AVAILABLE RECORDS
-------
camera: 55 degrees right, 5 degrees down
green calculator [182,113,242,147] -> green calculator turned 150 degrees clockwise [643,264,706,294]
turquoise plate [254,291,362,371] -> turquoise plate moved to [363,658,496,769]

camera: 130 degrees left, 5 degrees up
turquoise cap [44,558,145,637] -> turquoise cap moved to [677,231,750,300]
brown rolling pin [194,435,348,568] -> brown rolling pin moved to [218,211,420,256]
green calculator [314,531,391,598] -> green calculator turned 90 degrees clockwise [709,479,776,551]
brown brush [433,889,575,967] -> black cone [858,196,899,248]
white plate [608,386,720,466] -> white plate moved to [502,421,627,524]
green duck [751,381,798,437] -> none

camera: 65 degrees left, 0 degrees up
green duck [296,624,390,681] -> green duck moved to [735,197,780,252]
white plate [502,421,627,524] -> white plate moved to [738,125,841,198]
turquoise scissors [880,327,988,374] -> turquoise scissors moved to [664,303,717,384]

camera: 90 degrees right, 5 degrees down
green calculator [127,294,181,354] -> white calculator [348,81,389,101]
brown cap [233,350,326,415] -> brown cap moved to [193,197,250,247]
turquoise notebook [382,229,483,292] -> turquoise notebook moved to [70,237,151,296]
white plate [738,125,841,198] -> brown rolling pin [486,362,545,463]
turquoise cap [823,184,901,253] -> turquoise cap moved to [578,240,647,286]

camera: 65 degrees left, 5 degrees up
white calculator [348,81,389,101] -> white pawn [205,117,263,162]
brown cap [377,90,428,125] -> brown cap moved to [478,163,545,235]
-------
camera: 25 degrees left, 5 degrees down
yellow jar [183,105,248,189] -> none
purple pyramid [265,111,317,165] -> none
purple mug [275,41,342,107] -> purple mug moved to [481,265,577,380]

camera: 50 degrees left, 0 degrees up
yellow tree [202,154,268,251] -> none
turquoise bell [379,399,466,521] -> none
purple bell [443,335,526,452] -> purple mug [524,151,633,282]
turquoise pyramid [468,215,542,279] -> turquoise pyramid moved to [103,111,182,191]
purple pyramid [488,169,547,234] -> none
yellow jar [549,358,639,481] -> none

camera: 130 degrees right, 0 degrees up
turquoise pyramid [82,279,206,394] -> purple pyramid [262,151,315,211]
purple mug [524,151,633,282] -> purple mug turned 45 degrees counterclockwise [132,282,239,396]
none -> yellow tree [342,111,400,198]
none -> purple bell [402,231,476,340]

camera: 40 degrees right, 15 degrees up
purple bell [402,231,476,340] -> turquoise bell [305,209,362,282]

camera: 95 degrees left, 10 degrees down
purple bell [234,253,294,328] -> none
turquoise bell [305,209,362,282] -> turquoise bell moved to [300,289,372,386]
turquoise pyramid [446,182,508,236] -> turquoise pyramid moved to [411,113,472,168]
-------
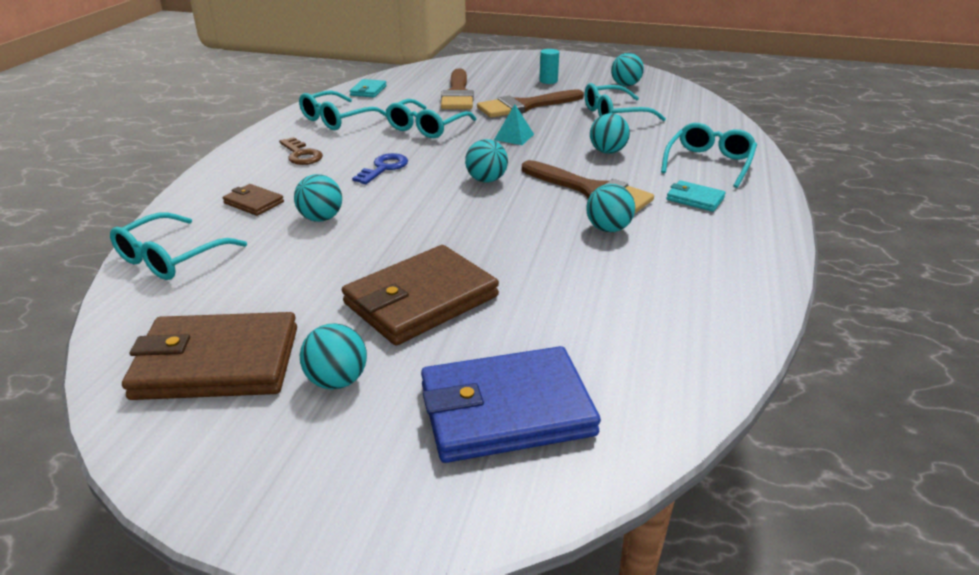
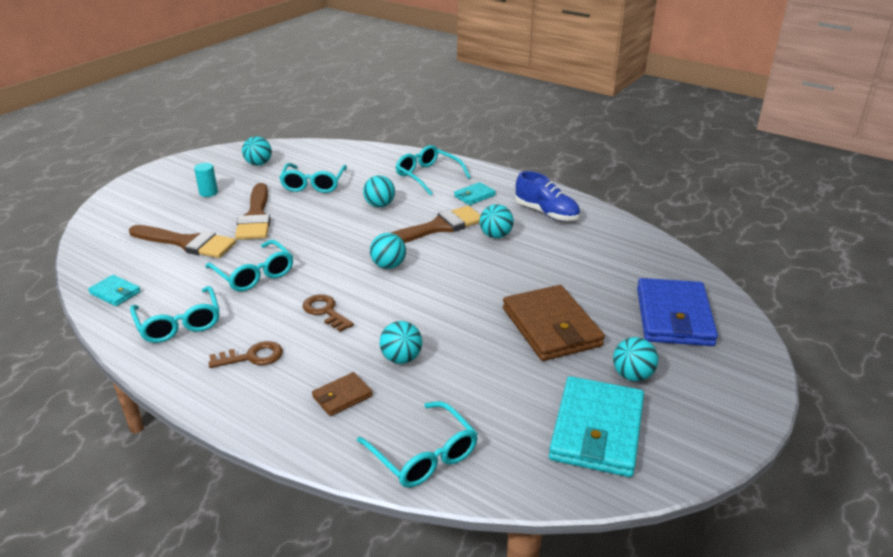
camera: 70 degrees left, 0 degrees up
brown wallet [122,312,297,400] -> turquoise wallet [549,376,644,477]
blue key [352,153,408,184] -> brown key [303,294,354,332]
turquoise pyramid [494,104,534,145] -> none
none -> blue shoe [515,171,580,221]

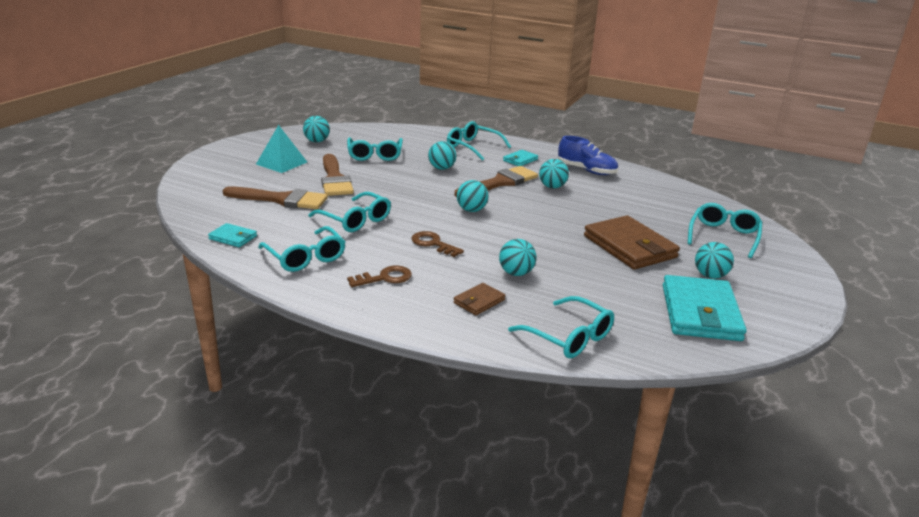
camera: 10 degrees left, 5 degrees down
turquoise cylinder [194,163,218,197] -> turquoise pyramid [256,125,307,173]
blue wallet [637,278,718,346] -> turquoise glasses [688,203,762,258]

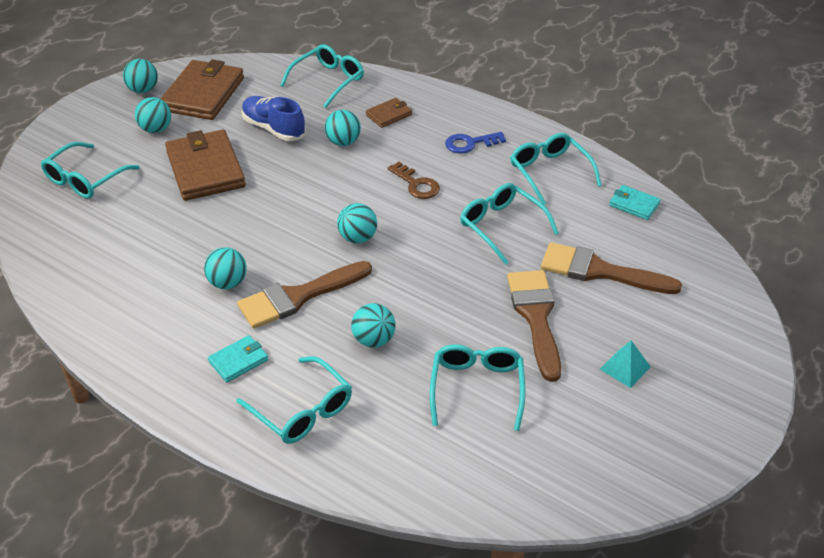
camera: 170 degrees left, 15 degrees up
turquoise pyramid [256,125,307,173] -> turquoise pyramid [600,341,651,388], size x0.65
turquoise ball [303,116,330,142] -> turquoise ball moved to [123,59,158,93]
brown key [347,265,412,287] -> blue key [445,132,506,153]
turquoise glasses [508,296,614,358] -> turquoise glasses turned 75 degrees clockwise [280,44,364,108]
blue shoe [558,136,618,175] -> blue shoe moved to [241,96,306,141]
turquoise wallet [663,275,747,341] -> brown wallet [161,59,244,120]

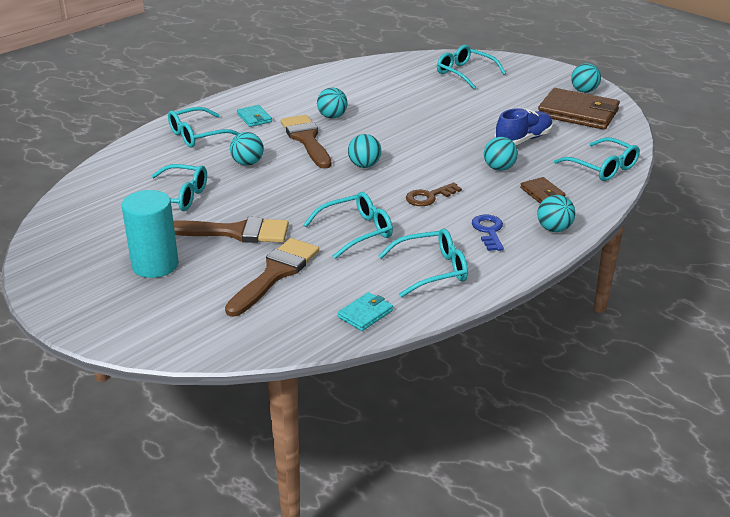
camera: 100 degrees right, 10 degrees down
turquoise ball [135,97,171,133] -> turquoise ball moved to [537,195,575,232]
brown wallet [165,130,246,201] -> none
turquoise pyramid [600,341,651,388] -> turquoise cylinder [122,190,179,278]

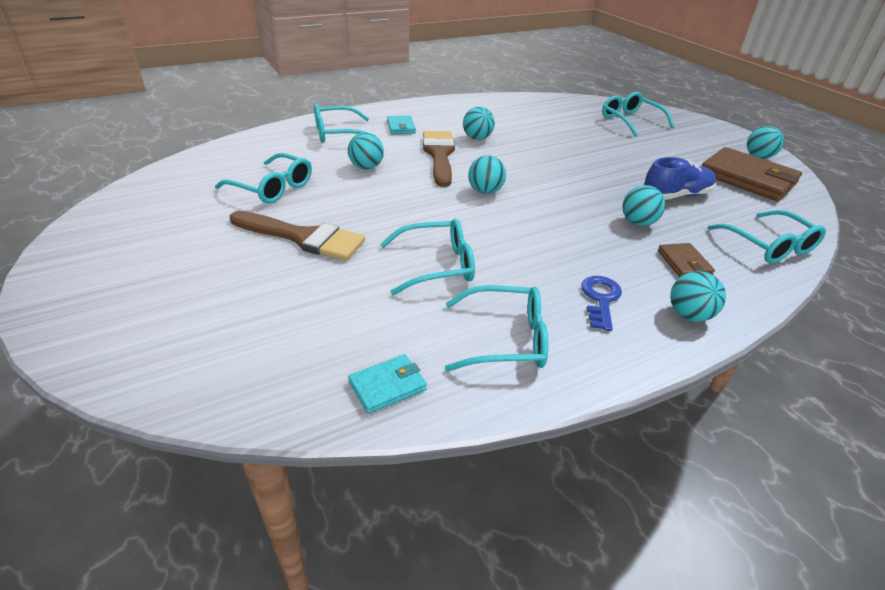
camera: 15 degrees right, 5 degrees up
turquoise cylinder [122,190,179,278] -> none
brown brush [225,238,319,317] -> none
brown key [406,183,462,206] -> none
-------
EXERCISE REQUIREMENTS
Out of the data above, transcribe exactly and only the lines starting with the line that has "camera: 15 degrees right, 5 degrees up" and going on through the line that has "brown key [406,183,462,206] -> none", both included.

ANSWER TO THIS EXERCISE
camera: 15 degrees right, 5 degrees up
turquoise cylinder [122,190,179,278] -> none
brown brush [225,238,319,317] -> none
brown key [406,183,462,206] -> none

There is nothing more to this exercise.